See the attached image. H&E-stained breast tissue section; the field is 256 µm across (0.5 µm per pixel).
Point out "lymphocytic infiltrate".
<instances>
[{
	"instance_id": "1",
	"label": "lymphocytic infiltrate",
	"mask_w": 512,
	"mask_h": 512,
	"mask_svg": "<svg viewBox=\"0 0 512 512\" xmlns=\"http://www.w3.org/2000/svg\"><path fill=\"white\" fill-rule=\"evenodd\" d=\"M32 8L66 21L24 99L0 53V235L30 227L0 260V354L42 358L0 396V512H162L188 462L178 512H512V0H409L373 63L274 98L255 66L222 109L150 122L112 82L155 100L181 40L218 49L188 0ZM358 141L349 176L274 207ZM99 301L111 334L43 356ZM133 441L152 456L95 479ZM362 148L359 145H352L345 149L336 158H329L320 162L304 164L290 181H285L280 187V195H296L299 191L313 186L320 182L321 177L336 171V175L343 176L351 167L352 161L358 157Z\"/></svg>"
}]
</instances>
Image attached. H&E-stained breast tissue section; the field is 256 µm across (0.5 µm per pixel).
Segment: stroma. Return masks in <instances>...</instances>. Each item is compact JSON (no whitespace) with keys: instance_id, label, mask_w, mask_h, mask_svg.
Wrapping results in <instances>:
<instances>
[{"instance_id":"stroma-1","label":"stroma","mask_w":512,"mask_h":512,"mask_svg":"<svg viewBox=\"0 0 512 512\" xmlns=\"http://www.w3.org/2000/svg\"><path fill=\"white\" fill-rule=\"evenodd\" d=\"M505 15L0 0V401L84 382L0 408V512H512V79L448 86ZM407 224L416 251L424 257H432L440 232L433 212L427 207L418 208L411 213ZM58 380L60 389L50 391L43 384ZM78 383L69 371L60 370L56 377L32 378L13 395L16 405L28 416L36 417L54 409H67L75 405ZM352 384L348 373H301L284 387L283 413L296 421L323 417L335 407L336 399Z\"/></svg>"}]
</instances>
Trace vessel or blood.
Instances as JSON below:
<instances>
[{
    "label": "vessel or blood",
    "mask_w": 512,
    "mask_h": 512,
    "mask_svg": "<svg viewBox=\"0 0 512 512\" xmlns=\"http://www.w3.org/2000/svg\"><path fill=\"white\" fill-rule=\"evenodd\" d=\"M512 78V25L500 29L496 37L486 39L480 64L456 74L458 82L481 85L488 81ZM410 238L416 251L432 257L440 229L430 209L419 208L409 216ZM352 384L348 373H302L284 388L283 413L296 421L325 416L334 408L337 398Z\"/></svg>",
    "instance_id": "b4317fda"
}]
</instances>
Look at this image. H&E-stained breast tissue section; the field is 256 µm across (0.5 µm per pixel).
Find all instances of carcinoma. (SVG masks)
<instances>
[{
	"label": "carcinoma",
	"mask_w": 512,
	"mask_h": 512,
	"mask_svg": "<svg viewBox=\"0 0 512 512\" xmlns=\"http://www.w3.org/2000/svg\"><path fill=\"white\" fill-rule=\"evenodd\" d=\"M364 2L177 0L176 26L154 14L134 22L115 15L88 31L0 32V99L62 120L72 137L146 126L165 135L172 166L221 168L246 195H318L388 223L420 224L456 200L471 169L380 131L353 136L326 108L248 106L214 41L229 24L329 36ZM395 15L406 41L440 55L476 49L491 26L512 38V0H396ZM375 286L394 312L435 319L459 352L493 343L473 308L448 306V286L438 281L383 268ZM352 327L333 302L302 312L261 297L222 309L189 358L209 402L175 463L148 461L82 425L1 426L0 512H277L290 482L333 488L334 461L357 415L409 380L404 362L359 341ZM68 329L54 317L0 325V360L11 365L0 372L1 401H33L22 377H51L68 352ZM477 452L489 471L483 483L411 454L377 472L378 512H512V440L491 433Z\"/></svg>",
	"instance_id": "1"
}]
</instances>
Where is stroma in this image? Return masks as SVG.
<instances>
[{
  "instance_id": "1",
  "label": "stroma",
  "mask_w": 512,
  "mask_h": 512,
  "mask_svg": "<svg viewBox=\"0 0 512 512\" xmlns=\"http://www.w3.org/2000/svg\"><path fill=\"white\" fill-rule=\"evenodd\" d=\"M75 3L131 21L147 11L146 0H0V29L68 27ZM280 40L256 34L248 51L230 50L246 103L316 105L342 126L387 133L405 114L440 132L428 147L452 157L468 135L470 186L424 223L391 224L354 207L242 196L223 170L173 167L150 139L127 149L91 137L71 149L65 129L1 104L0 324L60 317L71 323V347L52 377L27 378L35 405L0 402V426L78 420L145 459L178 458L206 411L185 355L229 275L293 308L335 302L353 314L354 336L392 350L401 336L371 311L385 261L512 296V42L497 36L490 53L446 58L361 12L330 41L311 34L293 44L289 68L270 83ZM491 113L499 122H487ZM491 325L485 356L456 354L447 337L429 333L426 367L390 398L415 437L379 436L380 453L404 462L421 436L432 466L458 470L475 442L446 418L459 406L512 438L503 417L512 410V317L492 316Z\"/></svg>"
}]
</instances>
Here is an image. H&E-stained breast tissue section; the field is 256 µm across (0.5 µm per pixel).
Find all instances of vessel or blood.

::::

- **Required task**: Copy all lines from the material that contain "stained".

- **Output for this task**:
See the attached image. H&E-stained breast tissue section; the field is 256 µm across (0.5 µm per pixel).
Image attached. H&E-stained breast tissue section; the field is 256 µm across (0.5 µm per pixel).
Look at this image. H&E-stained breast tissue section; the field is 256 µm across (0.5 µm per pixel).
Here is an image. H&E-stained breast tissue section; the field is 256 µm across (0.5 µm per pixel).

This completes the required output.